═════ Records ═════
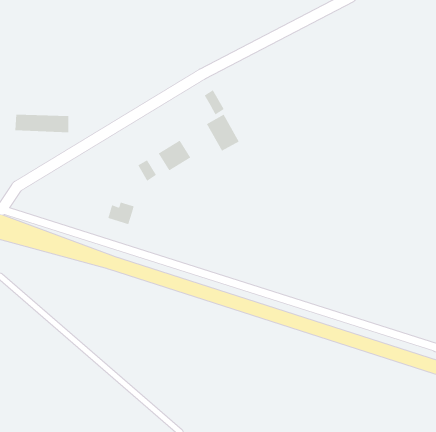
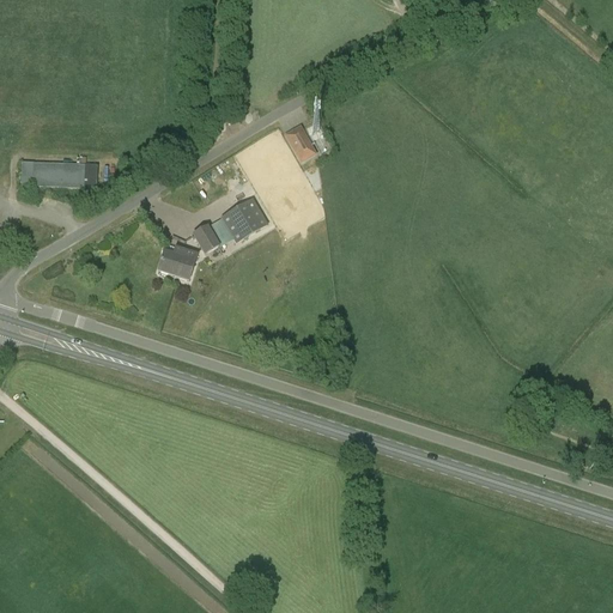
building: [206,114,239,152] -> none
building: [107,202,135,225] -> [158,247,196,279]

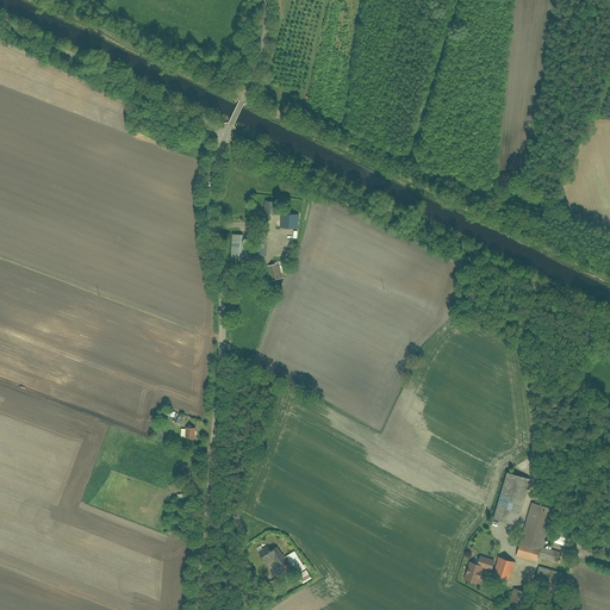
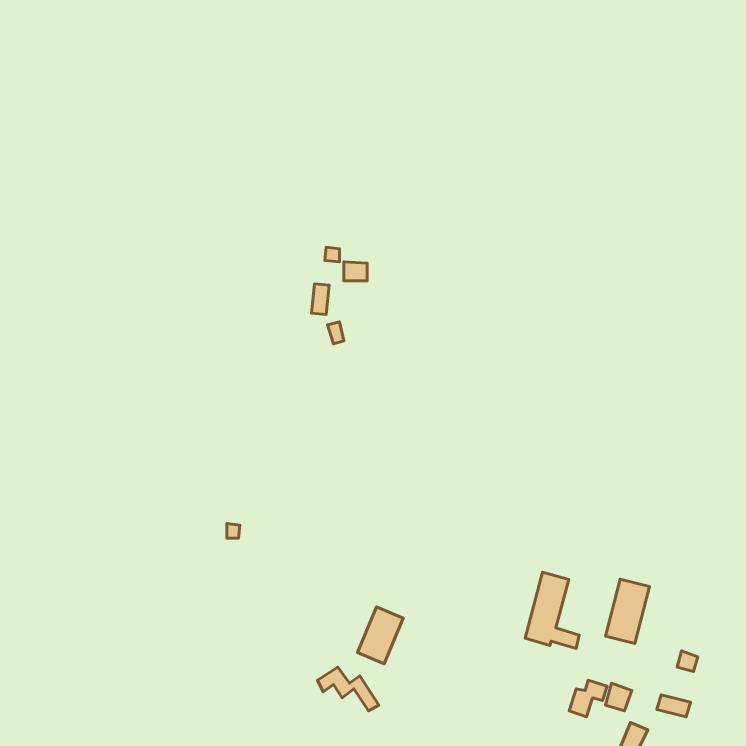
building: none -> [357,607,403,664]
building: [516,504,560,566] -> [525,572,579,648]

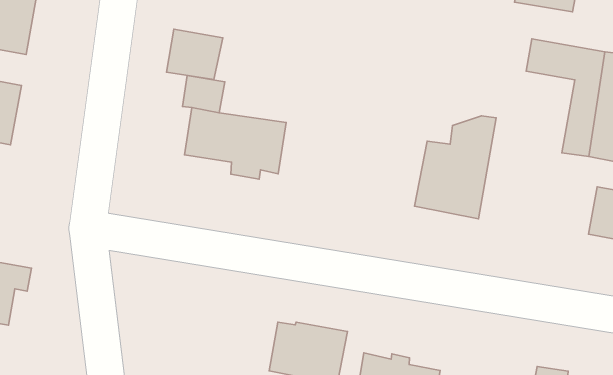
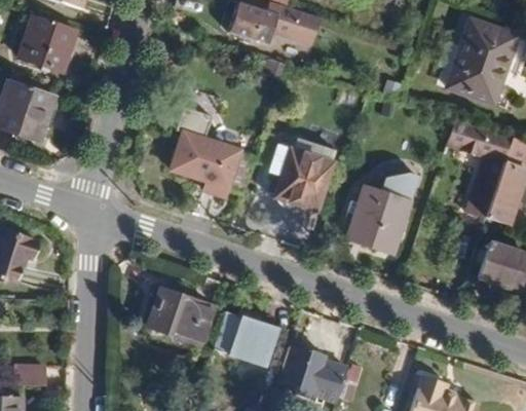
building: [167,29,223,80] -> none
building: none -> [272,146,333,209]
building: none -> [148,288,212,343]

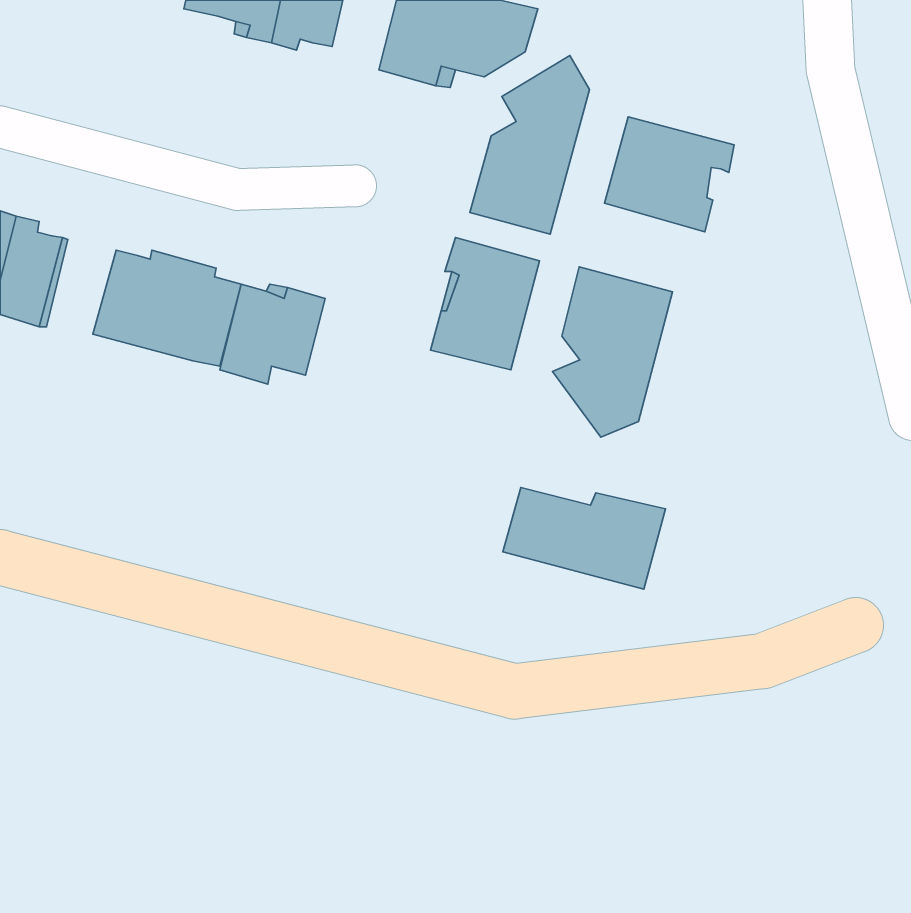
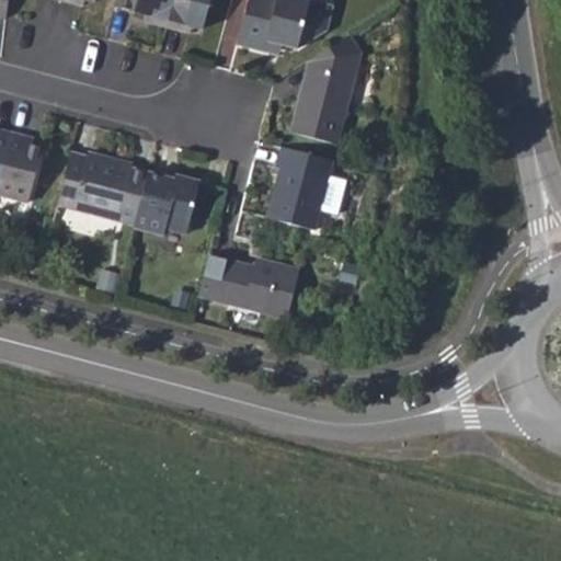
building: [605,117,734,232] -> none
building: [553,267,672,437] -> none
building: [503,487,665,589] -> [198,254,298,317]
═════
# What to do
Everything in the entries above should be written out again exactly, except the images.

# Answer section
building: [206,114,239,152] -> none
building: [107,202,135,225] -> [158,247,196,279]

building: none -> [357,607,403,664]
building: [516,504,560,566] -> [525,572,579,648]

building: [167,29,223,80] -> none
building: none -> [272,146,333,209]
building: none -> [148,288,212,343]

building: [605,117,734,232] -> none
building: [553,267,672,437] -> none
building: [503,487,665,589] -> [198,254,298,317]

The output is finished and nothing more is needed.